%%

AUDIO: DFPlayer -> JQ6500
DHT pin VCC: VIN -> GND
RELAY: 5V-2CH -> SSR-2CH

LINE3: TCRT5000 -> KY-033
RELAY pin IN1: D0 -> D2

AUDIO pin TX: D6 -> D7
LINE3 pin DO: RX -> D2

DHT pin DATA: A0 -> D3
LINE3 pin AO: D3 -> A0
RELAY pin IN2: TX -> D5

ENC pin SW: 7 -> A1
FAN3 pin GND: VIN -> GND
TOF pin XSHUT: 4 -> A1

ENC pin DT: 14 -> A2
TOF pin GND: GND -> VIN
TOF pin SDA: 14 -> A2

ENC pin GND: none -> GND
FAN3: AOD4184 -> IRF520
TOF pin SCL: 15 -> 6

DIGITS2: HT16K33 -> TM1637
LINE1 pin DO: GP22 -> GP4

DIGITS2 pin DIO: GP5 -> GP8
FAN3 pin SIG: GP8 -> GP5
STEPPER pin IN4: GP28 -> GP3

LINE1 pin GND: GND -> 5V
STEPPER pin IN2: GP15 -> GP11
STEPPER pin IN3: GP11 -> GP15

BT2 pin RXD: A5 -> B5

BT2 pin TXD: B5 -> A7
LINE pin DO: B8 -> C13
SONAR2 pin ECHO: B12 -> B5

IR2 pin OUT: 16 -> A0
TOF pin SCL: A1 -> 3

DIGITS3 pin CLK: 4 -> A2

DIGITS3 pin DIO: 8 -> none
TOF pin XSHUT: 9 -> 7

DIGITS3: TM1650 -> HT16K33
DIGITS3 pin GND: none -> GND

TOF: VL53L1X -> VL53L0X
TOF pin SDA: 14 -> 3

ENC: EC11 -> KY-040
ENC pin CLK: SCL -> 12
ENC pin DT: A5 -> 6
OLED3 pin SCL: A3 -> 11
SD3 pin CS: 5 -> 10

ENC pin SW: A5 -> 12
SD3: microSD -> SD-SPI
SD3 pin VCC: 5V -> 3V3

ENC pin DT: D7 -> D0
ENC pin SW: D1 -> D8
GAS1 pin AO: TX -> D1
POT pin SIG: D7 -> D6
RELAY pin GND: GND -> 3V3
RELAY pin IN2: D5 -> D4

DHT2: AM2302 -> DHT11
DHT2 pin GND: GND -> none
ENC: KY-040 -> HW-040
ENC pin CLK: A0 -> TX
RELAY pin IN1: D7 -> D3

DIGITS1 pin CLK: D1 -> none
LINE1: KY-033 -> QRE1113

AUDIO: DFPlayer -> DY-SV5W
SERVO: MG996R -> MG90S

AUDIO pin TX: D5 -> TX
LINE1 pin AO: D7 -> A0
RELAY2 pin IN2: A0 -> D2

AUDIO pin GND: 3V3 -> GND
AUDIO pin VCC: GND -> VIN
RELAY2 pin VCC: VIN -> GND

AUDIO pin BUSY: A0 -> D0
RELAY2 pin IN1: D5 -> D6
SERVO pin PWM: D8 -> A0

%%

Task instructions: Copy range, inclusive: the line holding "DIGITS2: HT16K33 -> TM1637" to the line holding "DIGITS3 pin CLK: 4 -> A2". Reproduce exactly those lines of the records above and no others.

Written reply:
DIGITS2: HT16K33 -> TM1637
LINE1 pin DO: GP22 -> GP4

DIGITS2 pin DIO: GP5 -> GP8
FAN3 pin SIG: GP8 -> GP5
STEPPER pin IN4: GP28 -> GP3

LINE1 pin GND: GND -> 5V
STEPPER pin IN2: GP15 -> GP11
STEPPER pin IN3: GP11 -> GP15

BT2 pin RXD: A5 -> B5

BT2 pin TXD: B5 -> A7
LINE pin DO: B8 -> C13
SONAR2 pin ECHO: B12 -> B5

IR2 pin OUT: 16 -> A0
TOF pin SCL: A1 -> 3

DIGITS3 pin CLK: 4 -> A2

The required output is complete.